PROBLEM TO SOLVE
Everything in the data below is left aside except the lines from the one containing "DHT pin DATA: A1 -> 12" through the one containing "TEMP pin OUT: 12 -> A1"; repeat those exactly.

PROVIDED DATA
-.-.-

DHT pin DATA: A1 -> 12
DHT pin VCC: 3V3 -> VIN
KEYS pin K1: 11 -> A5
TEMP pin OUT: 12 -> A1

-.-.-

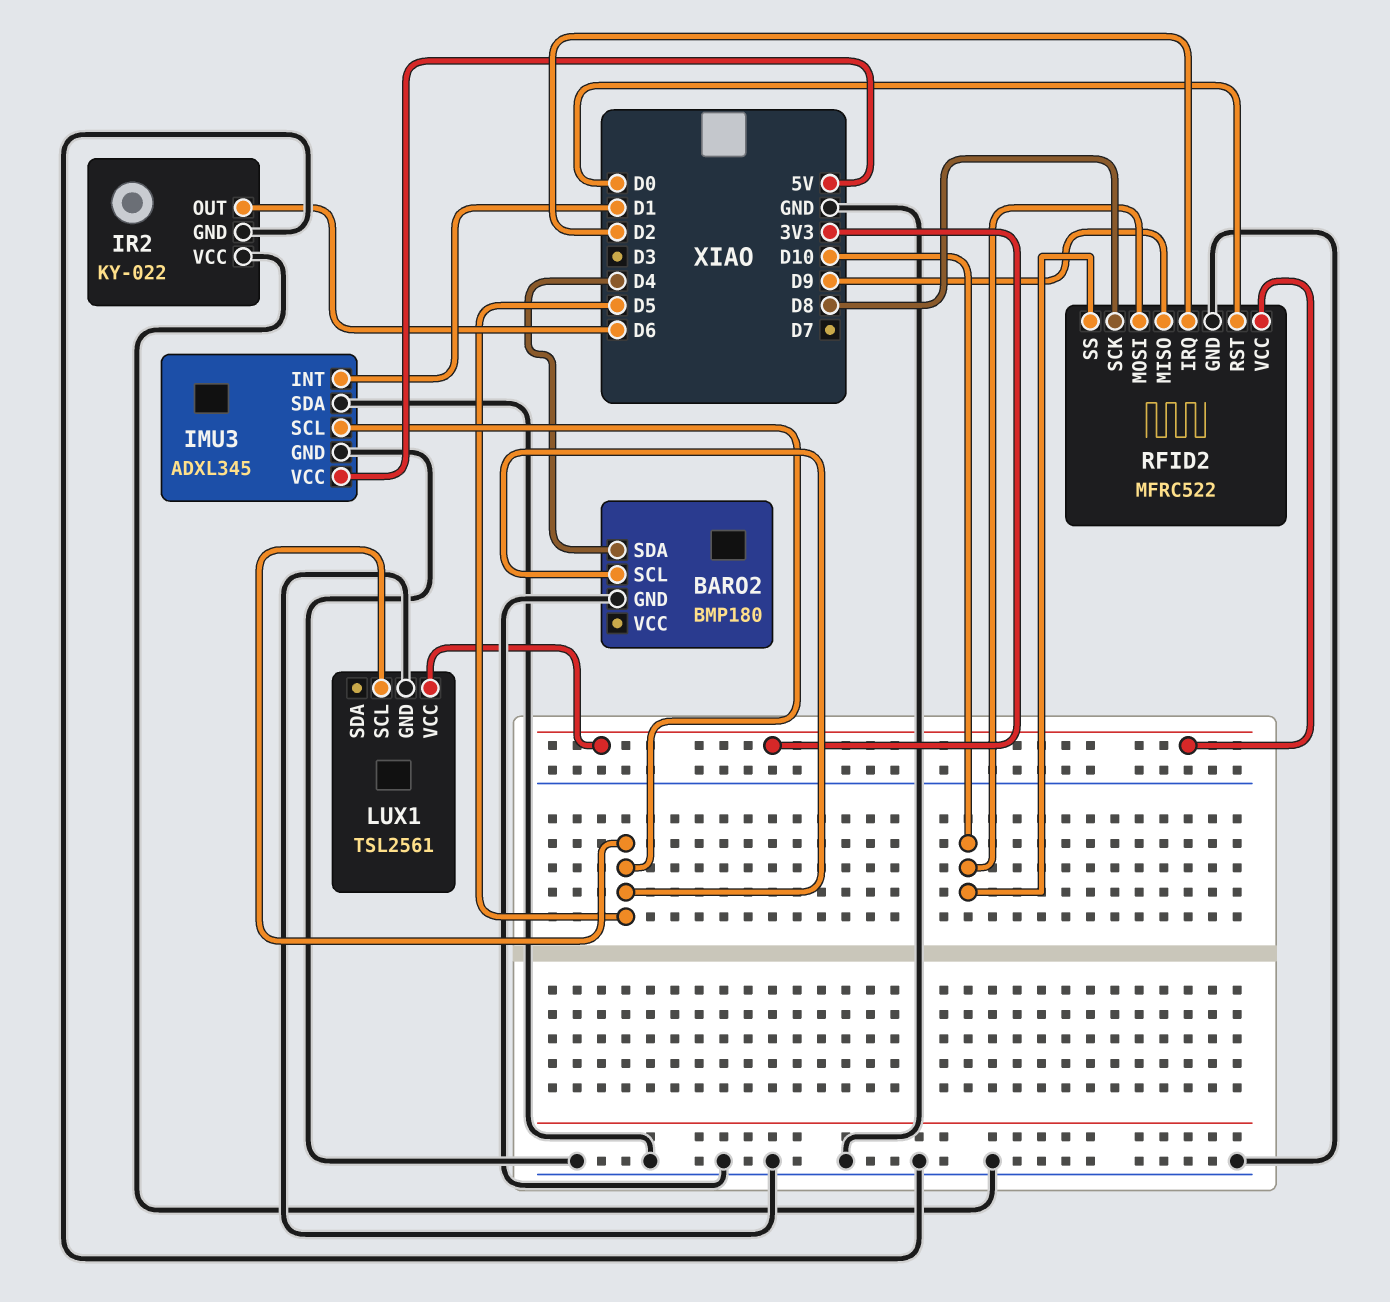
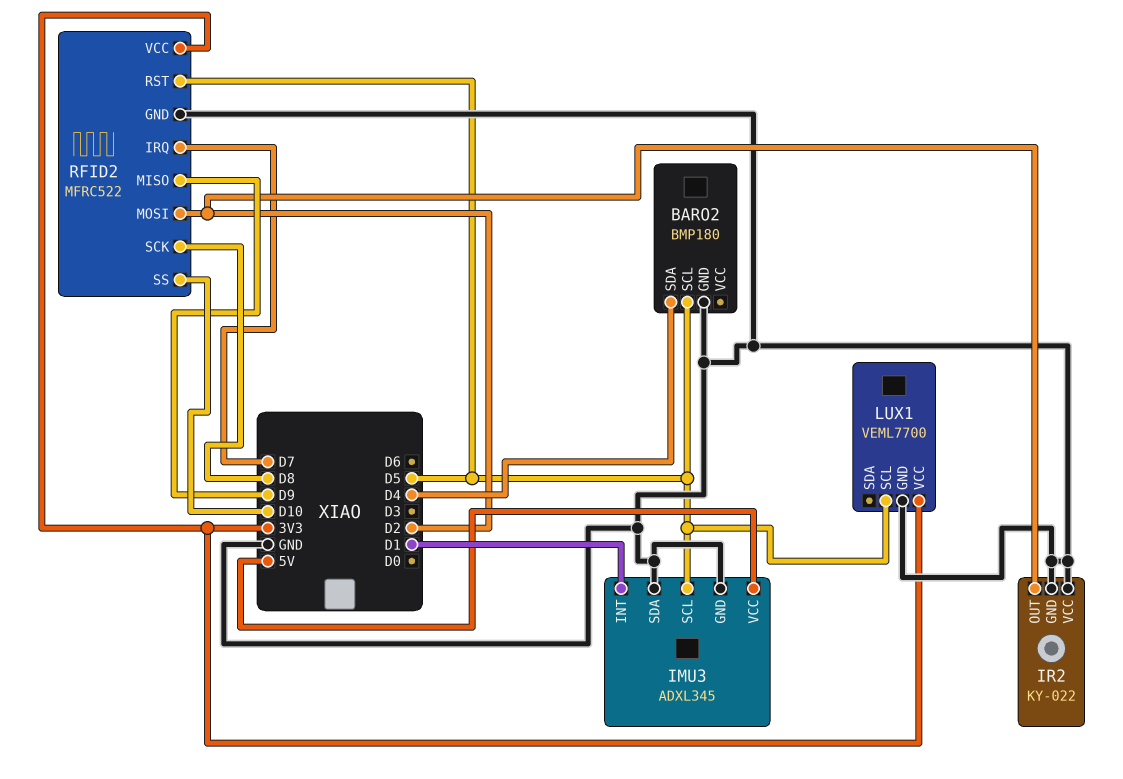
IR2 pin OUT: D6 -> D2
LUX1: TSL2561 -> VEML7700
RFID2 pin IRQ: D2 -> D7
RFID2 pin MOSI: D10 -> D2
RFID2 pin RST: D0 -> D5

-.-.-

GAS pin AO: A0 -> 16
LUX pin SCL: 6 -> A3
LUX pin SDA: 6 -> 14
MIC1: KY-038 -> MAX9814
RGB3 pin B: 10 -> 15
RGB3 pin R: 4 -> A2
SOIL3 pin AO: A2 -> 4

-.-.-

REPLY
DHT pin DATA: A1 -> 12
DHT pin VCC: 3V3 -> VIN
KEYS pin K1: 11 -> A5
TEMP pin OUT: 12 -> A1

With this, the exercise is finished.